(Records from a data source)

____________________

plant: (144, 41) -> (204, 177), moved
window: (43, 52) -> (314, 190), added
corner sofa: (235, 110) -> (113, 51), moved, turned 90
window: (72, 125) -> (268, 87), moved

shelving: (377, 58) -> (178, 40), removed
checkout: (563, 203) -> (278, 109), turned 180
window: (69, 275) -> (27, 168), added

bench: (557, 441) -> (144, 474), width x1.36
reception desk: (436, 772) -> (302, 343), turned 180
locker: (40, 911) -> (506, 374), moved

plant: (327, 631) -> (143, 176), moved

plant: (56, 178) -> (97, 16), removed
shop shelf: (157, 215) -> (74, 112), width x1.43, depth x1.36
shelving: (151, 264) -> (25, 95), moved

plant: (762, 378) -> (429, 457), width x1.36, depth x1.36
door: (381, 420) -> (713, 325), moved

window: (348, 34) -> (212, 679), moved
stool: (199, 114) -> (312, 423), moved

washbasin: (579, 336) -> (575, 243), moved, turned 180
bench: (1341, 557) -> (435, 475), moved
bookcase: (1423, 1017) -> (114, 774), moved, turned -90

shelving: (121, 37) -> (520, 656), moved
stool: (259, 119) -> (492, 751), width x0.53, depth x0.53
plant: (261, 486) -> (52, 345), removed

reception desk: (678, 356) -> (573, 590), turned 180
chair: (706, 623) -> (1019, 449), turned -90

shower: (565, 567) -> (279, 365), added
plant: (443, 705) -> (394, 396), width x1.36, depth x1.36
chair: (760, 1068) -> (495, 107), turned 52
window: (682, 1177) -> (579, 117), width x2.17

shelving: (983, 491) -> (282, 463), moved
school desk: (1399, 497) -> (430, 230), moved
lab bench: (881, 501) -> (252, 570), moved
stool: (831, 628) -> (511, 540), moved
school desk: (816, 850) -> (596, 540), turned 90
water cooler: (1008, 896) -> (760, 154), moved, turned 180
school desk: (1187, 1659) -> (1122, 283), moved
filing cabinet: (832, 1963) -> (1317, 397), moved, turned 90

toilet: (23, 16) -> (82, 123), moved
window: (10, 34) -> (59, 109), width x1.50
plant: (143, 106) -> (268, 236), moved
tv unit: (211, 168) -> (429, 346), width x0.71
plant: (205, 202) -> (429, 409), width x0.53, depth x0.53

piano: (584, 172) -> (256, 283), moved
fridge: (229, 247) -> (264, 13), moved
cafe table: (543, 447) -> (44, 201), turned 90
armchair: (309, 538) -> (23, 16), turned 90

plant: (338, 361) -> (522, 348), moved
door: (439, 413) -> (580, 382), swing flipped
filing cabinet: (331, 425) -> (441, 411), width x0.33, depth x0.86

____________________

GOAL OF THE EXERCISE :: From the entries above, print the lines beginning at the one with "plant: (443, 705)" and stopping after the one with "fridge: (229, 247) -> (264, 13), moved", exactly as written and with nothing else.

WRITTEN ANSWER ::
plant: (443, 705) -> (394, 396), width x1.36, depth x1.36
chair: (760, 1068) -> (495, 107), turned 52
window: (682, 1177) -> (579, 117), width x2.17

shelving: (983, 491) -> (282, 463), moved
school desk: (1399, 497) -> (430, 230), moved
lab bench: (881, 501) -> (252, 570), moved
stool: (831, 628) -> (511, 540), moved
school desk: (816, 850) -> (596, 540), turned 90
water cooler: (1008, 896) -> (760, 154), moved, turned 180
school desk: (1187, 1659) -> (1122, 283), moved
filing cabinet: (832, 1963) -> (1317, 397), moved, turned 90

toilet: (23, 16) -> (82, 123), moved
window: (10, 34) -> (59, 109), width x1.50
plant: (143, 106) -> (268, 236), moved
tv unit: (211, 168) -> (429, 346), width x0.71
plant: (205, 202) -> (429, 409), width x0.53, depth x0.53

piano: (584, 172) -> (256, 283), moved
fridge: (229, 247) -> (264, 13), moved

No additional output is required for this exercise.